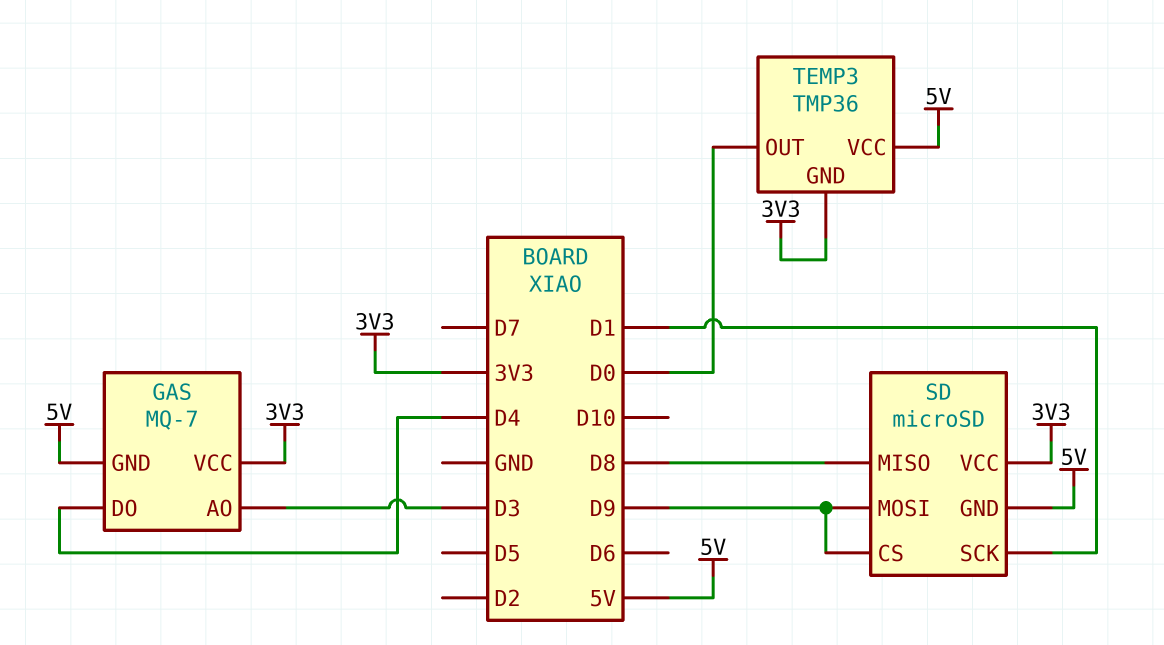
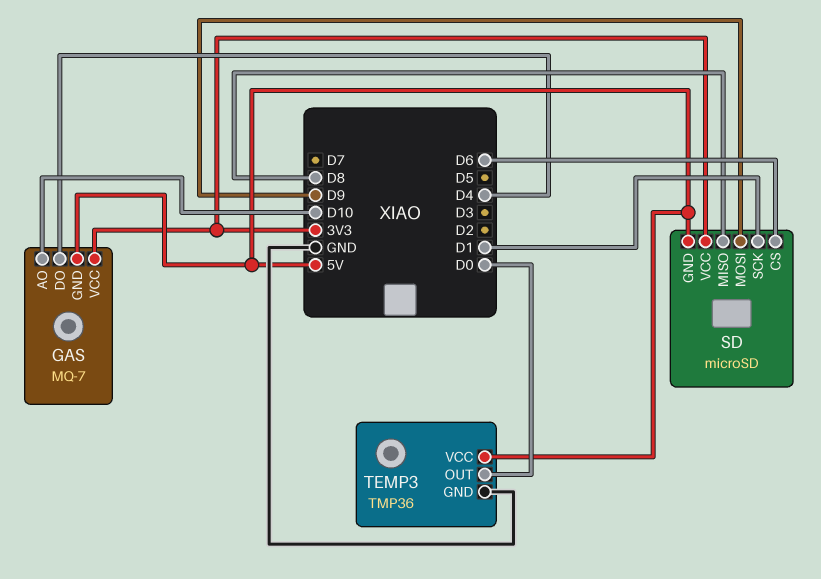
GAS pin AO: D3 -> D10
SD pin CS: D9 -> D6
TEMP3 pin GND: 3V3 -> GND

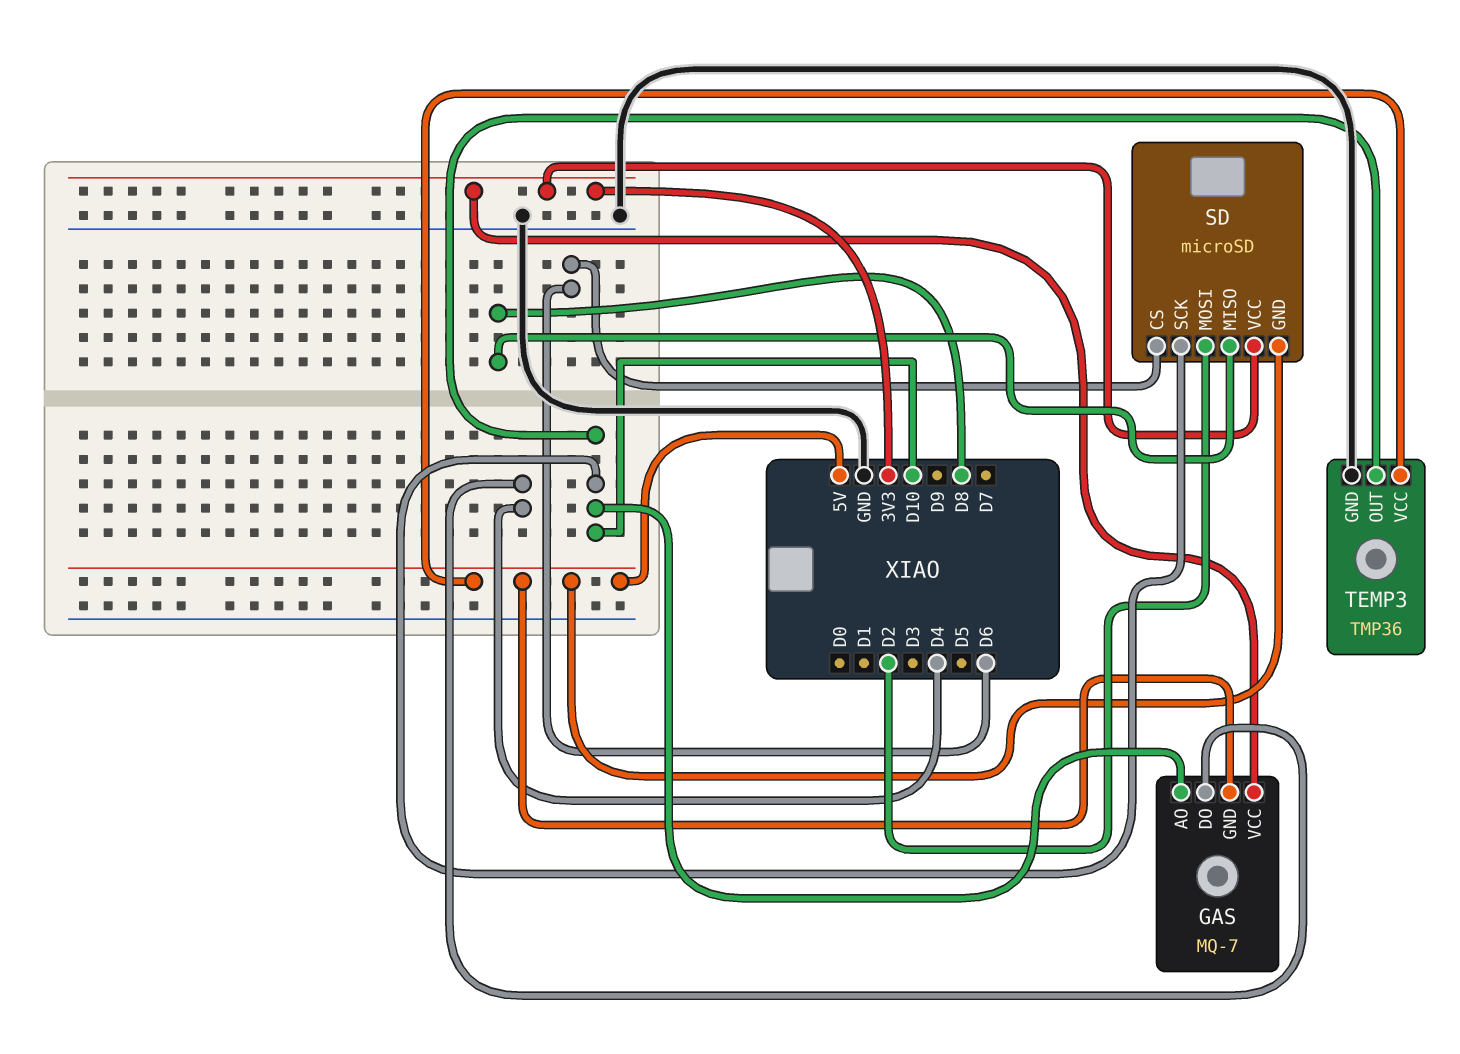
SD pin MOSI: D9 -> D2
SD pin SCK: D1 -> D10
TEMP3 pin OUT: D0 -> D10

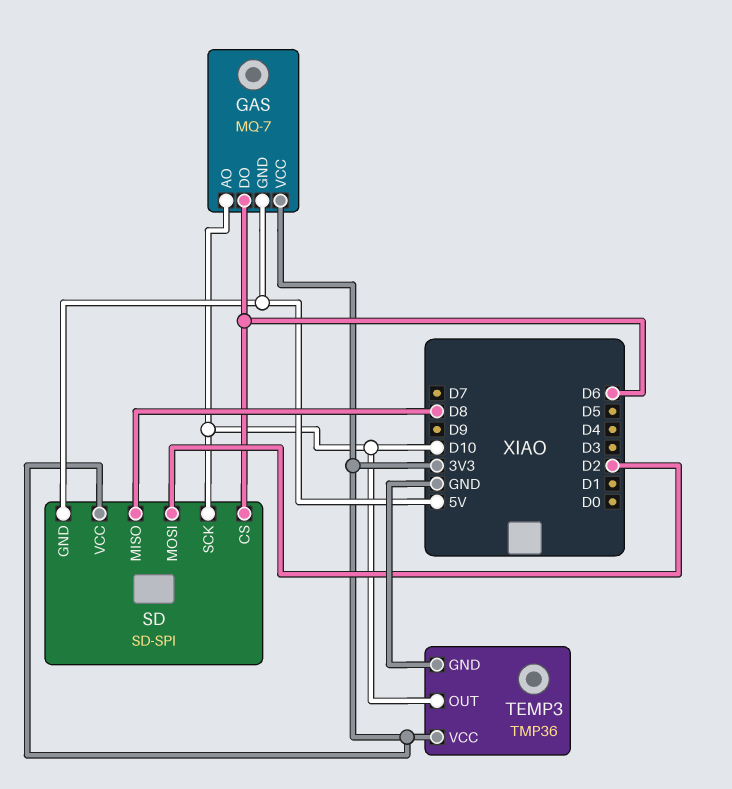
GAS pin DO: D4 -> D6
SD: microSD -> SD-SPI
TEMP3 pin VCC: 5V -> 3V3

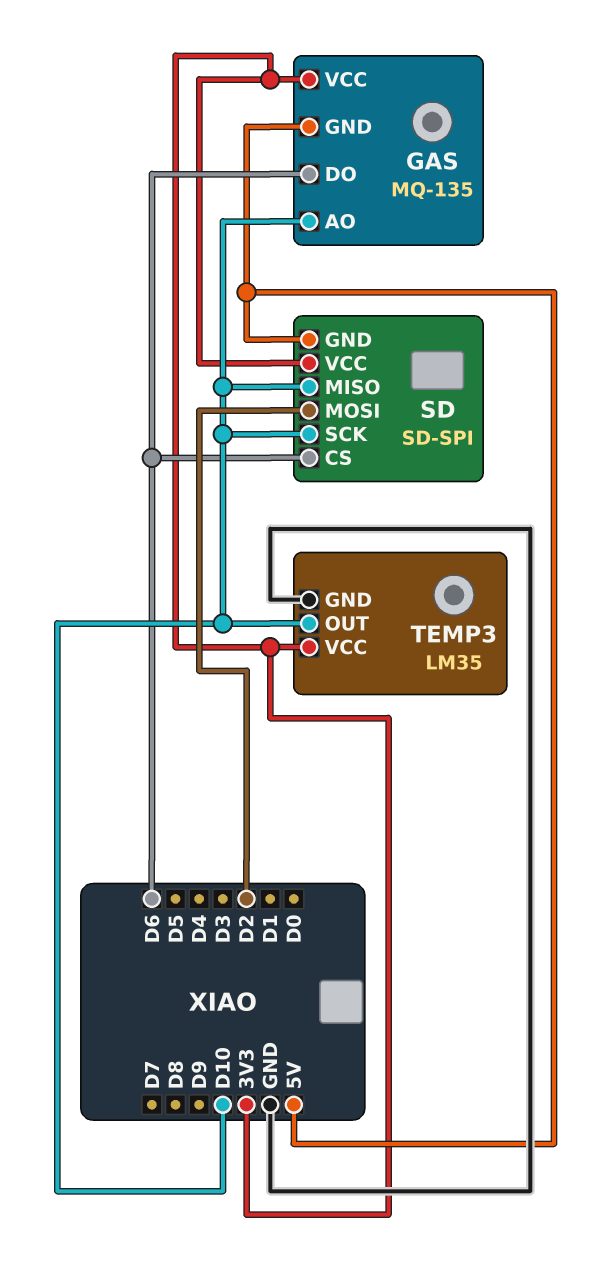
GAS: MQ-7 -> MQ-135
SD pin MISO: D8 -> D10
TEMP3: TMP36 -> LM35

# Exercise instructions:
Exclude the pictures and give back the rest of the data above exactly as written.

# Your response:
GAS pin AO: D3 -> D10
SD pin CS: D9 -> D6
TEMP3 pin GND: 3V3 -> GND

SD pin MOSI: D9 -> D2
SD pin SCK: D1 -> D10
TEMP3 pin OUT: D0 -> D10

GAS pin DO: D4 -> D6
SD: microSD -> SD-SPI
TEMP3 pin VCC: 5V -> 3V3

GAS: MQ-7 -> MQ-135
SD pin MISO: D8 -> D10
TEMP3: TMP36 -> LM35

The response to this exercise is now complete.